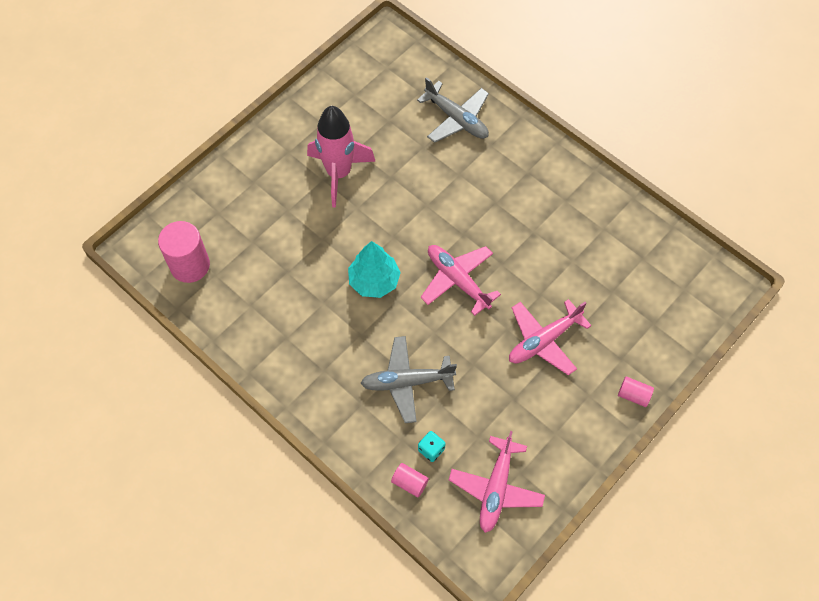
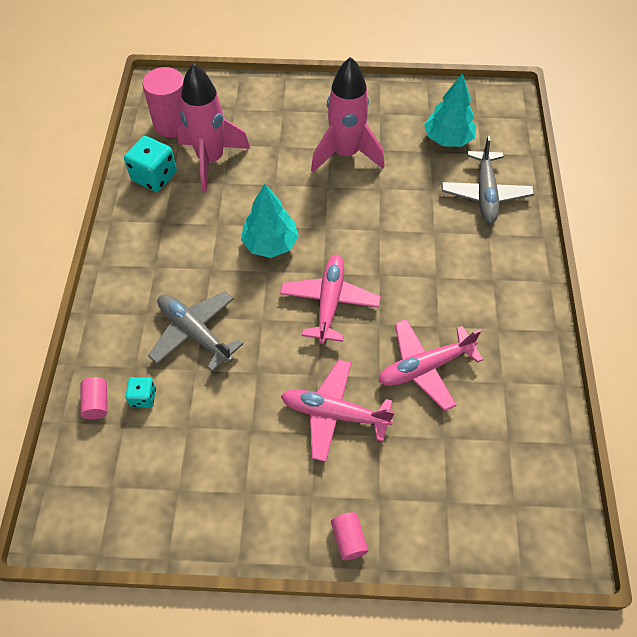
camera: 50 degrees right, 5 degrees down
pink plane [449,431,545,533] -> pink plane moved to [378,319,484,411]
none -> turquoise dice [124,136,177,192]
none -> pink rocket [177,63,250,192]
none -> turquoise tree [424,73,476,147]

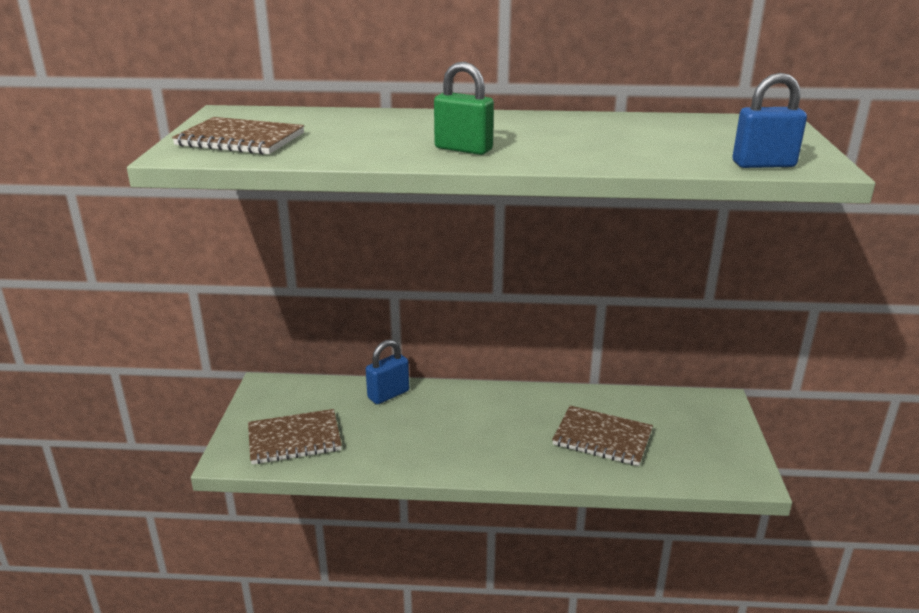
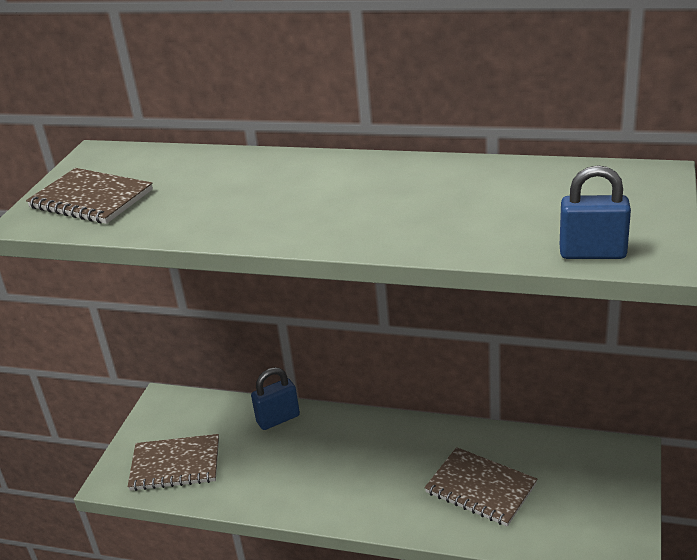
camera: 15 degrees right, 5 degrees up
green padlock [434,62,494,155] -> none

···

Task statement:
Please reproduce the whole listing exactly; the pictures stay out.

Answer for the task:
camera: 50 degrees right, 5 degrees down
pink plane [449,431,545,533] -> pink plane moved to [378,319,484,411]
none -> turquoise dice [124,136,177,192]
none -> pink rocket [177,63,250,192]
none -> turquoise tree [424,73,476,147]

camera: 15 degrees right, 5 degrees up
green padlock [434,62,494,155] -> none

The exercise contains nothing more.